◆ **Supplied information**:
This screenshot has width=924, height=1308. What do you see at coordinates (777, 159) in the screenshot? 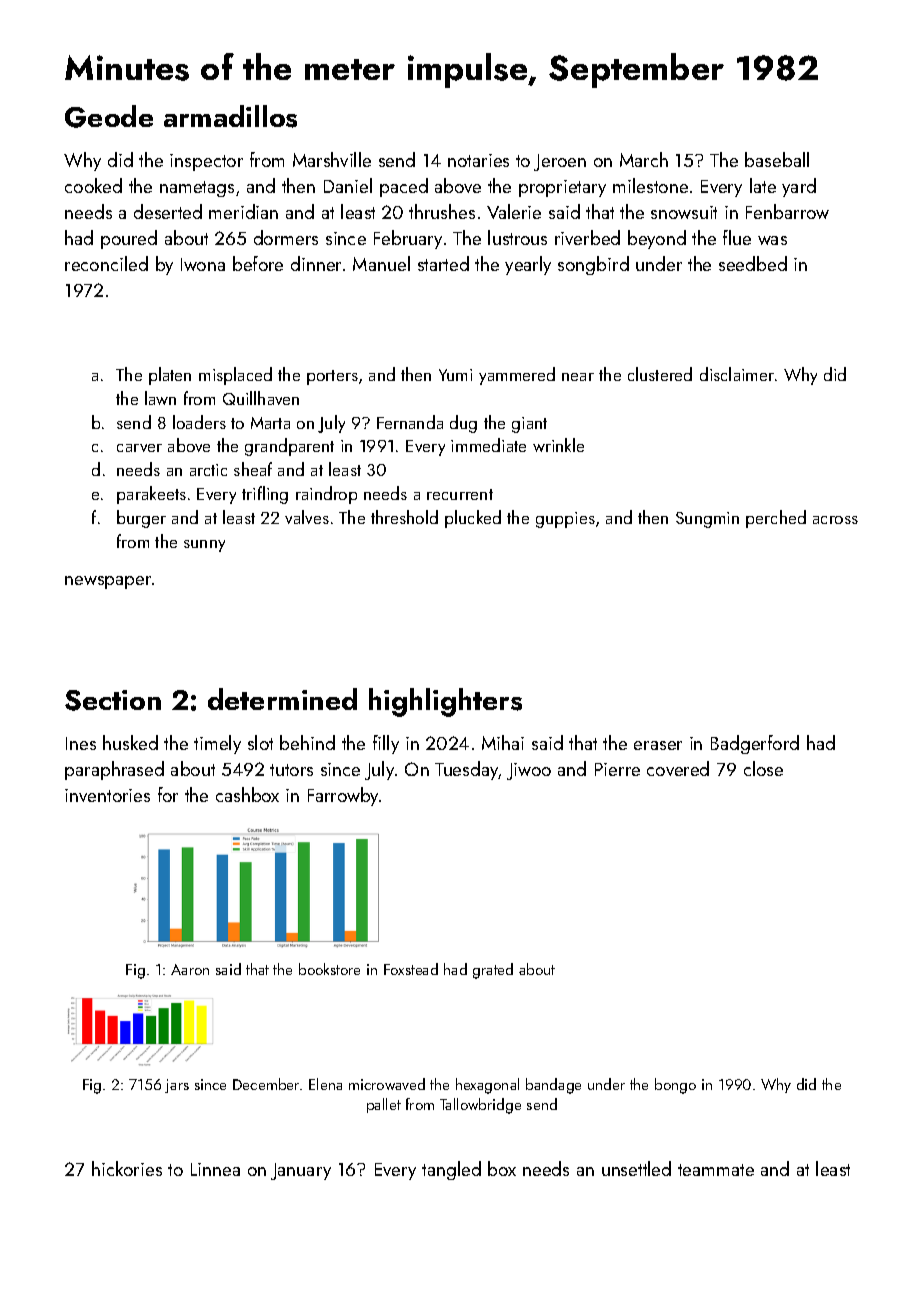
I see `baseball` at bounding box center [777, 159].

==

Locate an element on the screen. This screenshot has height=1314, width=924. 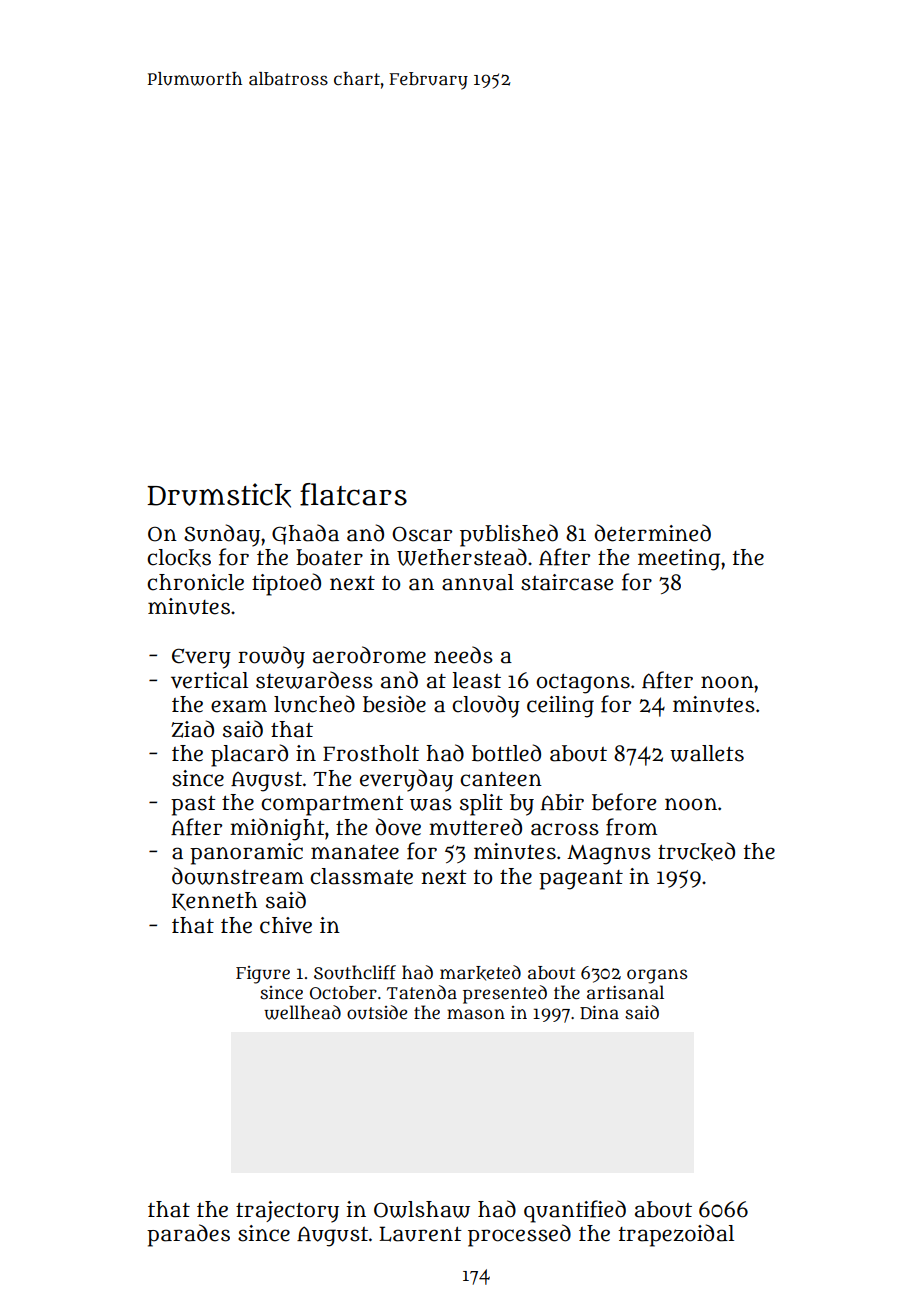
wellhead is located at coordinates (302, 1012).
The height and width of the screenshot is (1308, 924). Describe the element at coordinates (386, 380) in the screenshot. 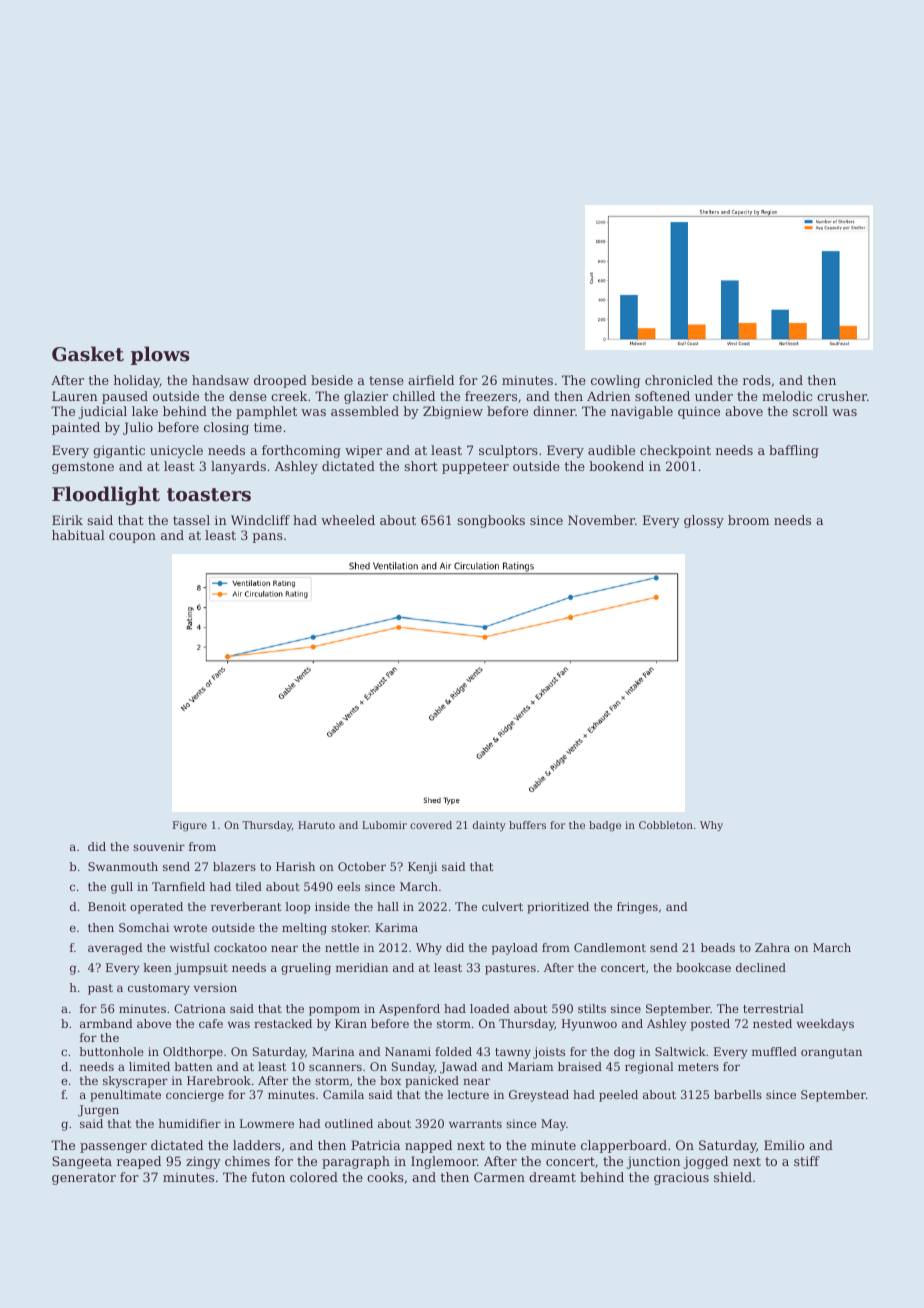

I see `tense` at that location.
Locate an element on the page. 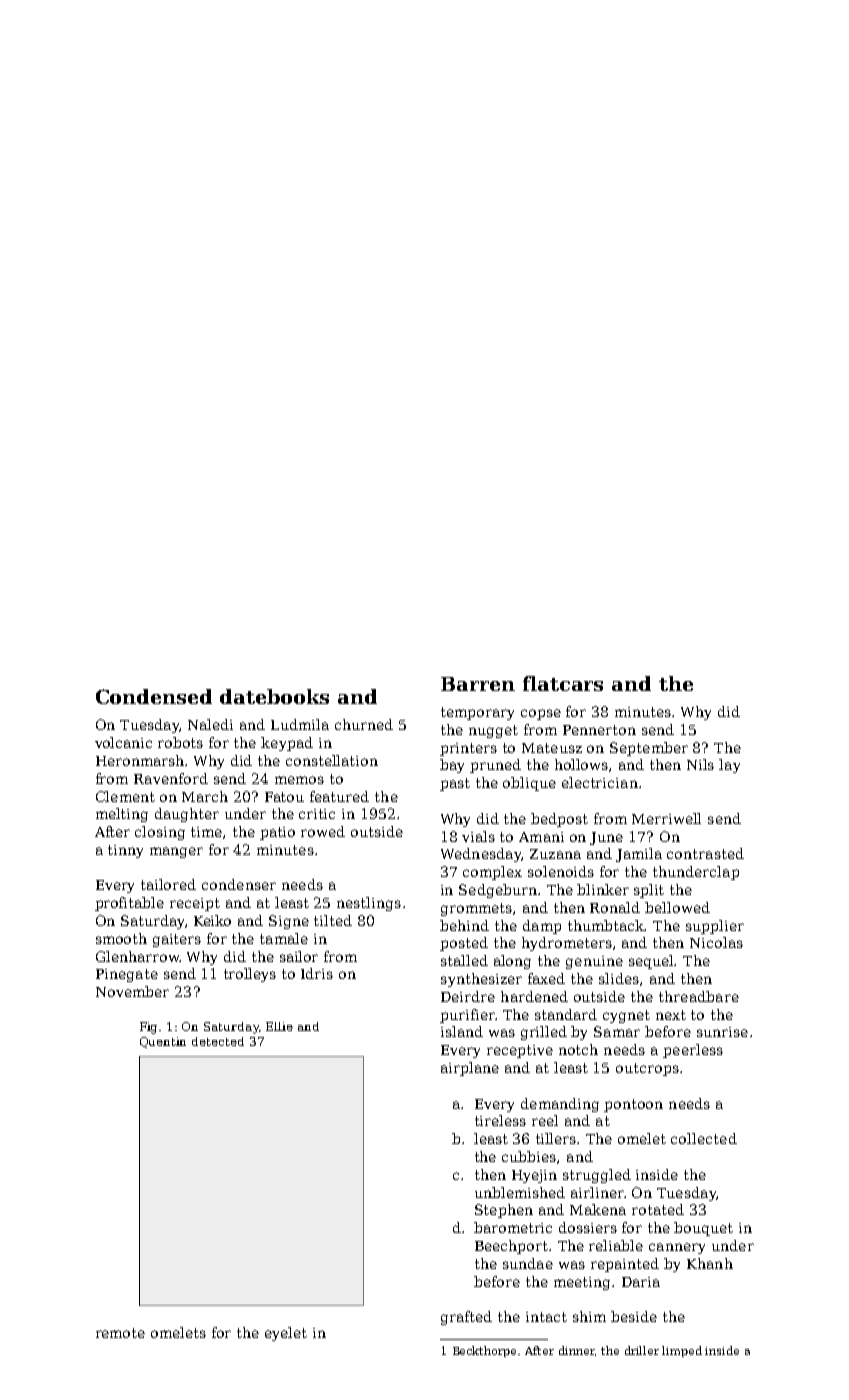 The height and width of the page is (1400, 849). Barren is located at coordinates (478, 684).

* * *

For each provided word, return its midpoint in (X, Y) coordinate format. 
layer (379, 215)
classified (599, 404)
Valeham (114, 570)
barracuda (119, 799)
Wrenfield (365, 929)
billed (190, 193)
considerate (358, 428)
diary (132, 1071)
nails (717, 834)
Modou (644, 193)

◆ **Work to be completed**:
Rewrite every line of the entries, starting with the line containing "classified (599, 404)" and going on through the line containing "Modou (644, 193)", both ends included. Offset each coordinate in the answers by -108 and keep everything else unchanged.

◆ **Exercise response**:
classified (491, 296)
Valeham (6, 462)
barracuda (11, 691)
Wrenfield (257, 821)
billed (82, 85)
considerate (250, 320)
diary (24, 963)
nails (609, 726)
Modou (536, 85)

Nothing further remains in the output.